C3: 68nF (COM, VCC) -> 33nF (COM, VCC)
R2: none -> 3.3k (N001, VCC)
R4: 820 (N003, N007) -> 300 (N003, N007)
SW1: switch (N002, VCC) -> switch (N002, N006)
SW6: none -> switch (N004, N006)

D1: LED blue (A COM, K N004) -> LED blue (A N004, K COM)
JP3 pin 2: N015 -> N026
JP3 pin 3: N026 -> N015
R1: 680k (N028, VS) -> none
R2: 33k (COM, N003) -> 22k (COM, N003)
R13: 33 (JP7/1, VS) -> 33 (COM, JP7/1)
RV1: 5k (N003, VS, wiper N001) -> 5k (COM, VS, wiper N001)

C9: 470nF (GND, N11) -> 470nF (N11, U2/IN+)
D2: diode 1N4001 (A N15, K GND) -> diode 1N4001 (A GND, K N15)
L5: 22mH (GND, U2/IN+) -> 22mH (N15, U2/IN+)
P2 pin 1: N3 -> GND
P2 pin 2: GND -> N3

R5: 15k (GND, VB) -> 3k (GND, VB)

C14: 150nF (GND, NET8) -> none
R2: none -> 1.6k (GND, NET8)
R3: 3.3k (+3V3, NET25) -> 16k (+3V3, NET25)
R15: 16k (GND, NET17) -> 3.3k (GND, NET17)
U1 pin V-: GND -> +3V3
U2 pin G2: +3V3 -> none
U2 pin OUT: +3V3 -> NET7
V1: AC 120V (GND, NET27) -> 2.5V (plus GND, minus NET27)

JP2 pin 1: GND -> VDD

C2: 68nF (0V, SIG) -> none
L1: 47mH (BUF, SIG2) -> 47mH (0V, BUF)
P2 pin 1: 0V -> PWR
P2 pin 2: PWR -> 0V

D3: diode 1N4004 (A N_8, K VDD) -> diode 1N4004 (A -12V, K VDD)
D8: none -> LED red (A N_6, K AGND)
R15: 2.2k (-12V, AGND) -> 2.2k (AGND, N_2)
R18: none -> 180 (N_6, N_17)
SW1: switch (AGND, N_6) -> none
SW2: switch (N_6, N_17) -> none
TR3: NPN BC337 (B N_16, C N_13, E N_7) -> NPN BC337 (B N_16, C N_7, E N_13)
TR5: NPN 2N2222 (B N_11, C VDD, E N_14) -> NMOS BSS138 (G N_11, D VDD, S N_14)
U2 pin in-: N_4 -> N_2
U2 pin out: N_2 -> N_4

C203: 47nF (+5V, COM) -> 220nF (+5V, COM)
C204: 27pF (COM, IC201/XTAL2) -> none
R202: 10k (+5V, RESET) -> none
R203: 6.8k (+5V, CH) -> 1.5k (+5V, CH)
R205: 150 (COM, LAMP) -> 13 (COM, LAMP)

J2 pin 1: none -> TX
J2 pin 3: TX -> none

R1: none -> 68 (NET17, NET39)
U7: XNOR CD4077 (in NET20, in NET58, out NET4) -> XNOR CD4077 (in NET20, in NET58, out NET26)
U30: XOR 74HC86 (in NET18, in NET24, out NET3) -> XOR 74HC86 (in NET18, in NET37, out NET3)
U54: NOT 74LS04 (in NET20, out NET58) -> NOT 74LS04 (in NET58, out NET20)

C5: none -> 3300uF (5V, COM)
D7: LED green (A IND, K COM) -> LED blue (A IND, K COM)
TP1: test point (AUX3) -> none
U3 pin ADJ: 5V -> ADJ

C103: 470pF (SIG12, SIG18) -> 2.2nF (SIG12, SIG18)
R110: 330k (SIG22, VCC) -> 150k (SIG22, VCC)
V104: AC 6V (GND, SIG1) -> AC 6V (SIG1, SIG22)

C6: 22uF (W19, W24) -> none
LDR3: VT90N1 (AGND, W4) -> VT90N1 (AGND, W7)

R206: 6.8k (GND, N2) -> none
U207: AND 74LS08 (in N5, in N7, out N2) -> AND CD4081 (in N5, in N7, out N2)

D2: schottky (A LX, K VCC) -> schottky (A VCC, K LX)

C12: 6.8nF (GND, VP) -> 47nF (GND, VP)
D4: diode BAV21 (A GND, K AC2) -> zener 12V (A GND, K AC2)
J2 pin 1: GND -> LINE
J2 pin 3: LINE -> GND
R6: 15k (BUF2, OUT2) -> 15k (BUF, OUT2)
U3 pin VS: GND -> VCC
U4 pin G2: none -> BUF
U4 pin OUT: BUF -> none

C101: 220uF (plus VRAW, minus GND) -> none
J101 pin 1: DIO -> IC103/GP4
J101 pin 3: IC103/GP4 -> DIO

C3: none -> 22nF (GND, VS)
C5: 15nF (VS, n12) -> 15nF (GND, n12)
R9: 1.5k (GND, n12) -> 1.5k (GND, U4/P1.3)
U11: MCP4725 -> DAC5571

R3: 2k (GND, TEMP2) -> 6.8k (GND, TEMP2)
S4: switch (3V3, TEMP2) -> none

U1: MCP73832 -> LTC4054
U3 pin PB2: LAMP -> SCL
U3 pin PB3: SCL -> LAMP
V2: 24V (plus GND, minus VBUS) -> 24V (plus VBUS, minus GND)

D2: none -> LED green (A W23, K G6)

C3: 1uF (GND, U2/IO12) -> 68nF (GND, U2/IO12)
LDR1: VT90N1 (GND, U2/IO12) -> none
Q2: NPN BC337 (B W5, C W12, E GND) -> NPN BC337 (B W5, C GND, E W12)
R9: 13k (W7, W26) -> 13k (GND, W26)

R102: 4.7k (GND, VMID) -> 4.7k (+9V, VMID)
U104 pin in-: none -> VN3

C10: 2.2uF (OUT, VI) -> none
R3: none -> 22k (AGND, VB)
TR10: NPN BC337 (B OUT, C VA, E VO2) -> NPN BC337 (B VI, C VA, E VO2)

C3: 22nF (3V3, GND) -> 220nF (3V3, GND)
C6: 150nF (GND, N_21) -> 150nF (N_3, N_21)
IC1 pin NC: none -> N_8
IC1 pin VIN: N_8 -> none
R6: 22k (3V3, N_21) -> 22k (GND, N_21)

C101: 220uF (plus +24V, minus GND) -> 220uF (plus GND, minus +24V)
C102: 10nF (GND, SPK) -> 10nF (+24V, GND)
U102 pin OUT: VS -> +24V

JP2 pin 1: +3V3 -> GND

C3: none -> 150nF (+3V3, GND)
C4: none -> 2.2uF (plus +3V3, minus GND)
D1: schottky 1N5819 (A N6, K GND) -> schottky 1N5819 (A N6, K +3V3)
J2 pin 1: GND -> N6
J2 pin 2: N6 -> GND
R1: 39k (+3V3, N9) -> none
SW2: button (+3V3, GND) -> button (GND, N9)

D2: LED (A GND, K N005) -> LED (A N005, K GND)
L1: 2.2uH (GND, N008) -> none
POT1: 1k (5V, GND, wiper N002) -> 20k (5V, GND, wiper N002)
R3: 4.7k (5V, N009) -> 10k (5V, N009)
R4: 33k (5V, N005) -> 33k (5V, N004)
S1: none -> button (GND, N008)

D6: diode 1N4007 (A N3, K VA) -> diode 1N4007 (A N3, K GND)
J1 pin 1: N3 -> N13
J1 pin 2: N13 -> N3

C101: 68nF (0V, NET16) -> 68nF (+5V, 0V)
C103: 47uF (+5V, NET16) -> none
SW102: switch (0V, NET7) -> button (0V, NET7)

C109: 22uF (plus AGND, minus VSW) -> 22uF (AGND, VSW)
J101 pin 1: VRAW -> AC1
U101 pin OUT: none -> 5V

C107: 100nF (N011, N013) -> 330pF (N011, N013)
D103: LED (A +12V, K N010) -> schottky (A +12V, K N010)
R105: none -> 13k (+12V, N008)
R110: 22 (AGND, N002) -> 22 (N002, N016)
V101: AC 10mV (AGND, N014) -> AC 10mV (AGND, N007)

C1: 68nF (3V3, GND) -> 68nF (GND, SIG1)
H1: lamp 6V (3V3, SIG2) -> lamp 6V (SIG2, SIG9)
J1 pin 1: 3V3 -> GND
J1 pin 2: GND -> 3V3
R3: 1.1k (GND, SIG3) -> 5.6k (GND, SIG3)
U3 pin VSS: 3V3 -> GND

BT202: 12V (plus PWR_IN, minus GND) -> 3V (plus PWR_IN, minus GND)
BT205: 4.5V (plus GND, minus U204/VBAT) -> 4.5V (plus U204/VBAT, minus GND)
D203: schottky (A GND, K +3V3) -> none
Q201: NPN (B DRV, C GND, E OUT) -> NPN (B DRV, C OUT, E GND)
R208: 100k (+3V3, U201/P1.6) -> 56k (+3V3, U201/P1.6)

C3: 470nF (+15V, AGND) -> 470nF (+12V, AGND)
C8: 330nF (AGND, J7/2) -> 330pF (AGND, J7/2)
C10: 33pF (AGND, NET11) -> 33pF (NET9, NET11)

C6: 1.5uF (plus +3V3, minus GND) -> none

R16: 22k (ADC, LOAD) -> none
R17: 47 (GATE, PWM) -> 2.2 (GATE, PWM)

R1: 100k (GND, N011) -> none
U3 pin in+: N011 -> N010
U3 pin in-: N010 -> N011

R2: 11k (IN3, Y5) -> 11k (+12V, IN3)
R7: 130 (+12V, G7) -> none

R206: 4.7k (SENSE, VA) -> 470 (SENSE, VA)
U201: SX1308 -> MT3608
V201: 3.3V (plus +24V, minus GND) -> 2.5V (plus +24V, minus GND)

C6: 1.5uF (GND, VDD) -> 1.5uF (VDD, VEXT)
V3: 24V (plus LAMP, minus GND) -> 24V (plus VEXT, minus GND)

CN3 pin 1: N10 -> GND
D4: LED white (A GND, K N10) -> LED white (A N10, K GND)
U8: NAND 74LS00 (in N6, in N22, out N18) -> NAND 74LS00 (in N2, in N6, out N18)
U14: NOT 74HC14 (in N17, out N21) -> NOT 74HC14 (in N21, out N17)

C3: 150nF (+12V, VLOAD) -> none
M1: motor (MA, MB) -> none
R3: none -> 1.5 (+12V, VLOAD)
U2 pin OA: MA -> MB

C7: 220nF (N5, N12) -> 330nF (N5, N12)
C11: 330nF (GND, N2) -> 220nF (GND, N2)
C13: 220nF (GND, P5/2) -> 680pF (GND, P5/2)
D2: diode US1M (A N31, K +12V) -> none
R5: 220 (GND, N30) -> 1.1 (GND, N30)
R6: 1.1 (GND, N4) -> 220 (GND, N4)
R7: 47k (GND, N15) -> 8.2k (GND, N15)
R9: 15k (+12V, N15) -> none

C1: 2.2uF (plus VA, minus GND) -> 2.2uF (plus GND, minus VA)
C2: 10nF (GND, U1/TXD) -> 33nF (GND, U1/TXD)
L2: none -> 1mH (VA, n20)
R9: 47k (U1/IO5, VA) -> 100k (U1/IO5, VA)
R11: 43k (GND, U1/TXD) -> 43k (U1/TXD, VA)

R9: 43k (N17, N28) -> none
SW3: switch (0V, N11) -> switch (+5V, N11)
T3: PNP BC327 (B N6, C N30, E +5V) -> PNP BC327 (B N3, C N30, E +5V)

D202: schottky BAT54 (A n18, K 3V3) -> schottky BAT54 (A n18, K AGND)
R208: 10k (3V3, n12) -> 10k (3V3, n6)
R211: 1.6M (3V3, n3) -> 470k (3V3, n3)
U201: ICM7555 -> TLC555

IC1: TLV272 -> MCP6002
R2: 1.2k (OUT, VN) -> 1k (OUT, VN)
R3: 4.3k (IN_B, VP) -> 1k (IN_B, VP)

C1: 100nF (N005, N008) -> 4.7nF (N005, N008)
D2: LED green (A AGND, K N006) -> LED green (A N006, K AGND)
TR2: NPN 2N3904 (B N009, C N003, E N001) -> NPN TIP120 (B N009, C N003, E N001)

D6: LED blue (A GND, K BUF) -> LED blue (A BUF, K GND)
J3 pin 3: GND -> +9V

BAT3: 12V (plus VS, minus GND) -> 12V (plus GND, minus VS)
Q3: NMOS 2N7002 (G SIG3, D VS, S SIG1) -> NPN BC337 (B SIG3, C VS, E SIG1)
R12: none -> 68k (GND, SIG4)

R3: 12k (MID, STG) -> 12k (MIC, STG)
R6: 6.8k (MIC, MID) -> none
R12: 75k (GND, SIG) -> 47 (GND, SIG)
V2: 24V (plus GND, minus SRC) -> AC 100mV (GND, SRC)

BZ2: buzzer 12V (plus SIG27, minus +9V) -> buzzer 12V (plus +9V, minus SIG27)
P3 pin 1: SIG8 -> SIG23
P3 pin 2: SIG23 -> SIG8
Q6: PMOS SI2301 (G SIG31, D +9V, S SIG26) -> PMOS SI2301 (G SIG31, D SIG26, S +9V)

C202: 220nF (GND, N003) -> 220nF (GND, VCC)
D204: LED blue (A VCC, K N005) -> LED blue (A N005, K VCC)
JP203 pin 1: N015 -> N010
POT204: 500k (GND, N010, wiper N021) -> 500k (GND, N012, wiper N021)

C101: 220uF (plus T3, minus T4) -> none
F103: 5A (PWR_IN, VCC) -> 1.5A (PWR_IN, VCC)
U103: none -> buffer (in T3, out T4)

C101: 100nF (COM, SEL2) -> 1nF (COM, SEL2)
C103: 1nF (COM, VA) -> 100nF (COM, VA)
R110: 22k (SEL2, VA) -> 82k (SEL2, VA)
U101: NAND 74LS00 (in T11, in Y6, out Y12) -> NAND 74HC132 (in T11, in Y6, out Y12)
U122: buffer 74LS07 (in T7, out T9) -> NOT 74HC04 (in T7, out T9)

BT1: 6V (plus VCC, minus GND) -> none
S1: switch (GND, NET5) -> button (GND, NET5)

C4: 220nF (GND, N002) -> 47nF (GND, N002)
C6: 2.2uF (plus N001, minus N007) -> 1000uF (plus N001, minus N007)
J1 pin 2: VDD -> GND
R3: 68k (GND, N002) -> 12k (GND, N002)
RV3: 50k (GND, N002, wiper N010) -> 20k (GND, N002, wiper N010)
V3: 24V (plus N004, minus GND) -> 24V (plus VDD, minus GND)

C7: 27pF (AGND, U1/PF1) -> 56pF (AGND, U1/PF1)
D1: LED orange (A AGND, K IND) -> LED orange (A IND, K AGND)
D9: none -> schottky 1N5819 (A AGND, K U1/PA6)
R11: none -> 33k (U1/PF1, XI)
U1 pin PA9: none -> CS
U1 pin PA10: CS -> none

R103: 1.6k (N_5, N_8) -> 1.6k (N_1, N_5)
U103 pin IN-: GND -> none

PROBLEM STATEMENT — Keep both end lines and retype everything in the records above from the line containing "J2 pin 1: GND -> N6" through the line containing "U8: NAND 74LS00", exactly, with nothing else.

ANSWER SECTION —
J2 pin 1: GND -> N6
J2 pin 2: N6 -> GND
R1: 39k (+3V3, N9) -> none
SW2: button (+3V3, GND) -> button (GND, N9)

D2: LED (A GND, K N005) -> LED (A N005, K GND)
L1: 2.2uH (GND, N008) -> none
POT1: 1k (5V, GND, wiper N002) -> 20k (5V, GND, wiper N002)
R3: 4.7k (5V, N009) -> 10k (5V, N009)
R4: 33k (5V, N005) -> 33k (5V, N004)
S1: none -> button (GND, N008)

D6: diode 1N4007 (A N3, K VA) -> diode 1N4007 (A N3, K GND)
J1 pin 1: N3 -> N13
J1 pin 2: N13 -> N3

C101: 68nF (0V, NET16) -> 68nF (+5V, 0V)
C103: 47uF (+5V, NET16) -> none
SW102: switch (0V, NET7) -> button (0V, NET7)

C109: 22uF (plus AGND, minus VSW) -> 22uF (AGND, VSW)
J101 pin 1: VRAW -> AC1
U101 pin OUT: none -> 5V

C107: 100nF (N011, N013) -> 330pF (N011, N013)
D103: LED (A +12V, K N010) -> schottky (A +12V, K N010)
R105: none -> 13k (+12V, N008)
R110: 22 (AGND, N002) -> 22 (N002, N016)
V101: AC 10mV (AGND, N014) -> AC 10mV (AGND, N007)

C1: 68nF (3V3, GND) -> 68nF (GND, SIG1)
H1: lamp 6V (3V3, SIG2) -> lamp 6V (SIG2, SIG9)
J1 pin 1: 3V3 -> GND
J1 pin 2: GND -> 3V3
R3: 1.1k (GND, SIG3) -> 5.6k (GND, SIG3)
U3 pin VSS: 3V3 -> GND

BT202: 12V (plus PWR_IN, minus GND) -> 3V (plus PWR_IN, minus GND)
BT205: 4.5V (plus GND, minus U204/VBAT) -> 4.5V (plus U204/VBAT, minus GND)
D203: schottky (A GND, K +3V3) -> none
Q201: NPN (B DRV, C GND, E OUT) -> NPN (B DRV, C OUT, E GND)
R208: 100k (+3V3, U201/P1.6) -> 56k (+3V3, U201/P1.6)

C3: 470nF (+15V, AGND) -> 470nF (+12V, AGND)
C8: 330nF (AGND, J7/2) -> 330pF (AGND, J7/2)
C10: 33pF (AGND, NET11) -> 33pF (NET9, NET11)

C6: 1.5uF (plus +3V3, minus GND) -> none

R16: 22k (ADC, LOAD) -> none
R17: 47 (GATE, PWM) -> 2.2 (GATE, PWM)

R1: 100k (GND, N011) -> none
U3 pin in+: N011 -> N010
U3 pin in-: N010 -> N011

R2: 11k (IN3, Y5) -> 11k (+12V, IN3)
R7: 130 (+12V, G7) -> none

R206: 4.7k (SENSE, VA) -> 470 (SENSE, VA)
U201: SX1308 -> MT3608
V201: 3.3V (plus +24V, minus GND) -> 2.5V (plus +24V, minus GND)

C6: 1.5uF (GND, VDD) -> 1.5uF (VDD, VEXT)
V3: 24V (plus LAMP, minus GND) -> 24V (plus VEXT, minus GND)

CN3 pin 1: N10 -> GND
D4: LED white (A GND, K N10) -> LED white (A N10, K GND)
U8: NAND 74LS00 (in N6, in N22, out N18) -> NAND 74LS00 (in N2, in N6, out N18)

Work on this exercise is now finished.